__Input for this task__.
┌────────

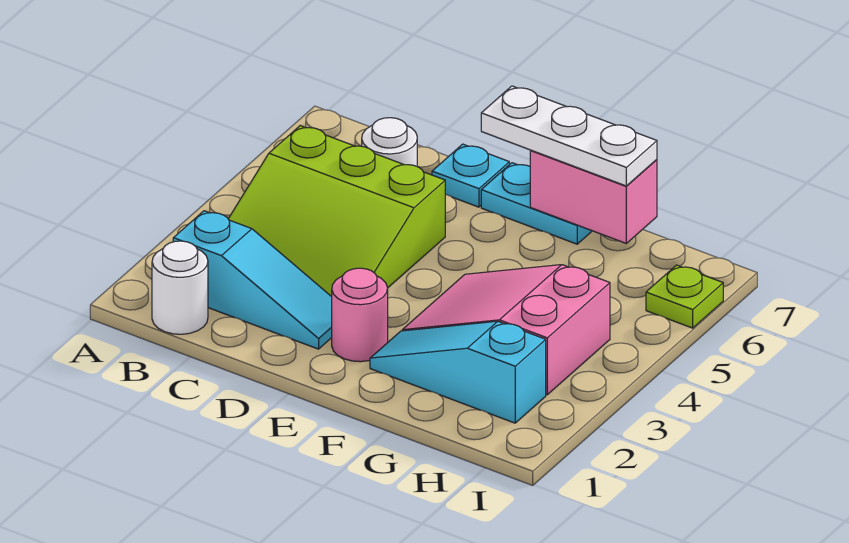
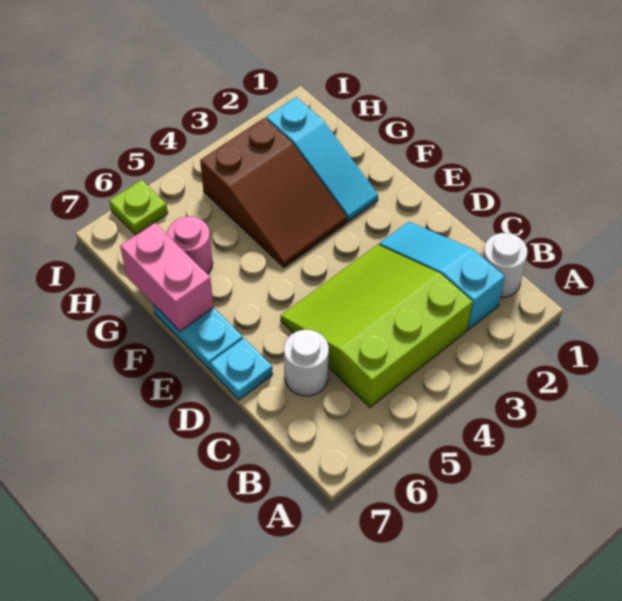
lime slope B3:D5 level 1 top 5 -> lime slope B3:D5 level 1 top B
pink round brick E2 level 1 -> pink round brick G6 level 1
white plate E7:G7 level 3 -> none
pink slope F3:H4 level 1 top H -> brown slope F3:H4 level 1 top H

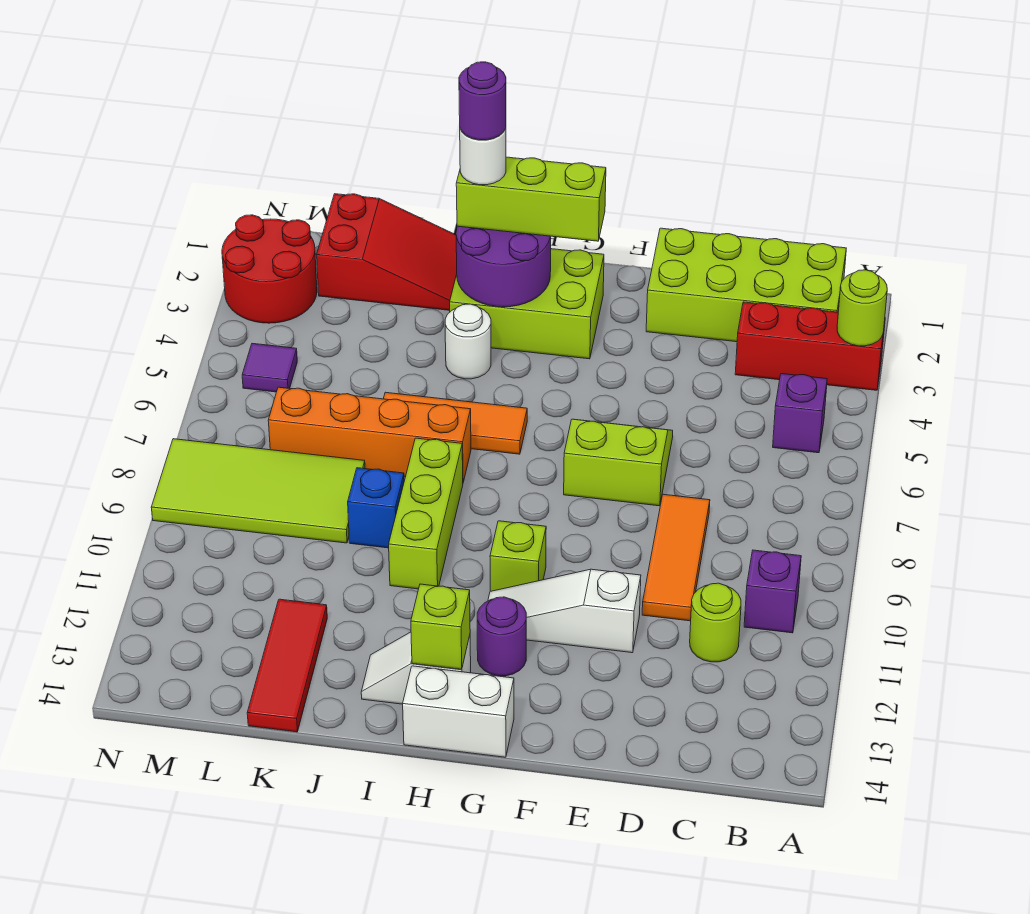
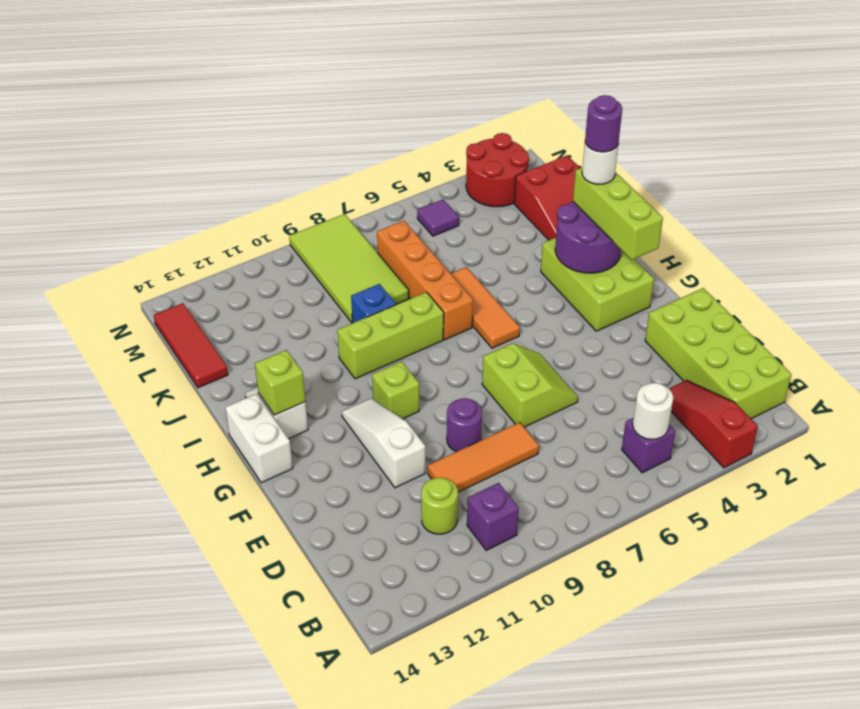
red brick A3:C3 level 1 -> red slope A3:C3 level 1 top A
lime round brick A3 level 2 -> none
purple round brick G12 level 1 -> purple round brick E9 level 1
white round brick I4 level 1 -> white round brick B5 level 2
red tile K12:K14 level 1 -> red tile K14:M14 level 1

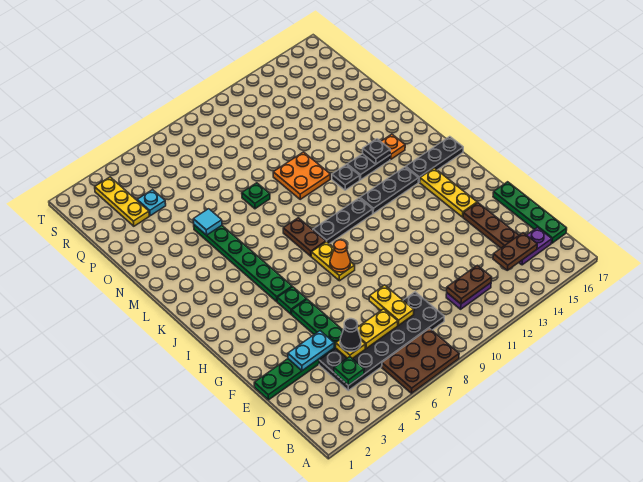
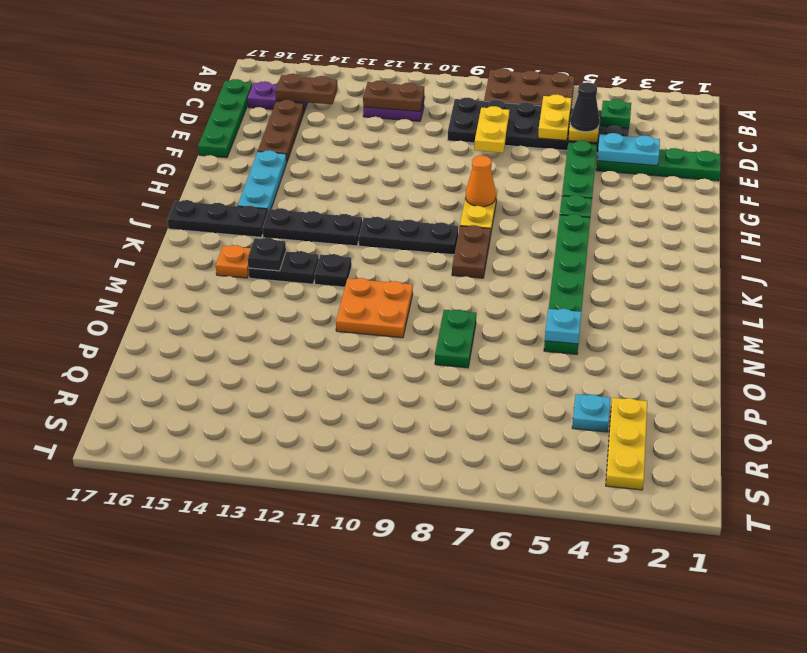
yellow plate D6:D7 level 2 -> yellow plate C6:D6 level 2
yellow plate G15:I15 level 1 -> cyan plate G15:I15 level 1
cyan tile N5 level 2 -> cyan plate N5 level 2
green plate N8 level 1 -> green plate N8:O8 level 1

└────────
┌────────

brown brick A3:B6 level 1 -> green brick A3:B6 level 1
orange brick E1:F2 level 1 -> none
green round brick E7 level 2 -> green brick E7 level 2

└────────

__Task to carry out__.
Among the lines above, show every one that contains the string "brick".

__Answer section__.
pink round brick E2 level 1 -> pink round brick G6 level 1
red brick A3:C3 level 1 -> red slope A3:C3 level 1 top A
lime round brick A3 level 2 -> none
purple round brick G12 level 1 -> purple round brick E9 level 1
white round brick I4 level 1 -> white round brick B5 level 2
brown brick A3:B6 level 1 -> green brick A3:B6 level 1
orange brick E1:F2 level 1 -> none
green round brick E7 level 2 -> green brick E7 level 2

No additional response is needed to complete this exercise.